Dataset items:
────

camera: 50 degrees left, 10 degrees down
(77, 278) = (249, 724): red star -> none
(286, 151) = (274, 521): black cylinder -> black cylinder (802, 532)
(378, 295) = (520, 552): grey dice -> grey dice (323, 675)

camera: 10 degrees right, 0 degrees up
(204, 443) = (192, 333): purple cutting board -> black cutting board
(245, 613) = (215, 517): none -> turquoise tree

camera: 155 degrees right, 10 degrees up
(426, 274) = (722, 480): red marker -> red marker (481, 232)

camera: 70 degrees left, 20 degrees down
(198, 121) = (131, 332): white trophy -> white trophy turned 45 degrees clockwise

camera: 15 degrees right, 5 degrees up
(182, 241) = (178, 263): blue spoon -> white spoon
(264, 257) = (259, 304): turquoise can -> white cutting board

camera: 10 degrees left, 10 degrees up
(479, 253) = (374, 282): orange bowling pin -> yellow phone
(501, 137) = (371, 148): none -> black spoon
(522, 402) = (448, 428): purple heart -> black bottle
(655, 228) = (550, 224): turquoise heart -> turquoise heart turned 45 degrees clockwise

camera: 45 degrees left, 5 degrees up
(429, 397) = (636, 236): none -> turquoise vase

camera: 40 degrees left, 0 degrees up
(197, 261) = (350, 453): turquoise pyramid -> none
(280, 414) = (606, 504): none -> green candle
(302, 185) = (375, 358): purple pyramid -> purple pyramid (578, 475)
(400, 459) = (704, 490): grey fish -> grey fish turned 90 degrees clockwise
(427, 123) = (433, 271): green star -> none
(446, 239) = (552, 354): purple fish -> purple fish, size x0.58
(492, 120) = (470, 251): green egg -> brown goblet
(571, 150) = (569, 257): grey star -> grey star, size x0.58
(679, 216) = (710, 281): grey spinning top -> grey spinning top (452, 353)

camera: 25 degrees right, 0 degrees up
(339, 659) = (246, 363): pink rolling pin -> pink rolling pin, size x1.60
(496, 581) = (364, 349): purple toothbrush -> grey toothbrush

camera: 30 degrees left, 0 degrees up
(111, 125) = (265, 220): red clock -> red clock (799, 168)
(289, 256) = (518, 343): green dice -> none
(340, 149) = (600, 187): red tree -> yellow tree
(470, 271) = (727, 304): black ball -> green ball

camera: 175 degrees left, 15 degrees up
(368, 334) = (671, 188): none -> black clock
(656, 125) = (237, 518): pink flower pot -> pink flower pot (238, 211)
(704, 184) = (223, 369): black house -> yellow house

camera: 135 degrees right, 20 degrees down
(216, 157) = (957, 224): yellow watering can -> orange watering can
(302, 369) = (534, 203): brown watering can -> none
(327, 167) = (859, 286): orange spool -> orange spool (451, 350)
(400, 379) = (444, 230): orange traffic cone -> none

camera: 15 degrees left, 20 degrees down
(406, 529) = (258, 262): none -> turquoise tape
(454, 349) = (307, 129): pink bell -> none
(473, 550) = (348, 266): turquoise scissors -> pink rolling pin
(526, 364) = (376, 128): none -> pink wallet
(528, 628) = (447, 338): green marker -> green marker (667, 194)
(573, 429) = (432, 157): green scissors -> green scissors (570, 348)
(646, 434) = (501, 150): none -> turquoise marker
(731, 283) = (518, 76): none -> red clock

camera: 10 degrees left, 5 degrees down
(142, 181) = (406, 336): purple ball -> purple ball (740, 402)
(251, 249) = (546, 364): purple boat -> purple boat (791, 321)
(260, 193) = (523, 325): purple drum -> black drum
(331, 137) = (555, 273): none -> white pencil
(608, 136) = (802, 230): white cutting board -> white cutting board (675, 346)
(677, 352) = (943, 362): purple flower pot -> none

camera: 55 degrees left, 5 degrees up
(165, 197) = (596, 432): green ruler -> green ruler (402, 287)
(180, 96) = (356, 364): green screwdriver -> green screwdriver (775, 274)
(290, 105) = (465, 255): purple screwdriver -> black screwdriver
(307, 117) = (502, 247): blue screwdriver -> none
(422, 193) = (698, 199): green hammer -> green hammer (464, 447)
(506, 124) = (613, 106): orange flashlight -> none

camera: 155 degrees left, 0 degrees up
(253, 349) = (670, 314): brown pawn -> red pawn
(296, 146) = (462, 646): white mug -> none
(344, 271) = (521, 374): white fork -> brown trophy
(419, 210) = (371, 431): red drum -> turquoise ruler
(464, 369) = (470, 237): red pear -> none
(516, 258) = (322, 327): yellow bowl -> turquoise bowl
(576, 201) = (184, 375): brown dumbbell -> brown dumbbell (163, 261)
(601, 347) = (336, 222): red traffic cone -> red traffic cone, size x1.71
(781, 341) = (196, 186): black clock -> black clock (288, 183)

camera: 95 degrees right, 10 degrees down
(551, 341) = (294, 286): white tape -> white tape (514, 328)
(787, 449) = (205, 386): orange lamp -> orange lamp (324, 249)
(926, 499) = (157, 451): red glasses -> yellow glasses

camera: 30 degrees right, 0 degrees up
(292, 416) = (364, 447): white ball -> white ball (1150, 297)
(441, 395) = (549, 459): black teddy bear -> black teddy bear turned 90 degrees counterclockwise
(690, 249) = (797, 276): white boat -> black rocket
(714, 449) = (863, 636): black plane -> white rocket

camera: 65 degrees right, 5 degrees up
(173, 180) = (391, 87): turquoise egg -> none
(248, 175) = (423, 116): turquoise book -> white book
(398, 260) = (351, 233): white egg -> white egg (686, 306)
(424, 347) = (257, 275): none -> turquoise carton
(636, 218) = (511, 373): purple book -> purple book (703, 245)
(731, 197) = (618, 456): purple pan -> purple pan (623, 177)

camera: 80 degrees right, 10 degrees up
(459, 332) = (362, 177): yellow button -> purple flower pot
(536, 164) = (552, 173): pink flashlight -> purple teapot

────

Extract every line above that contains the word "size".

- **Problem solution**:
(446, 239) = (552, 354): purple fish -> purple fish, size x0.58
(571, 150) = (569, 257): grey star -> grey star, size x0.58
(339, 659) = (246, 363): pink rolling pin -> pink rolling pin, size x1.60
(601, 347) = (336, 222): red traffic cone -> red traffic cone, size x1.71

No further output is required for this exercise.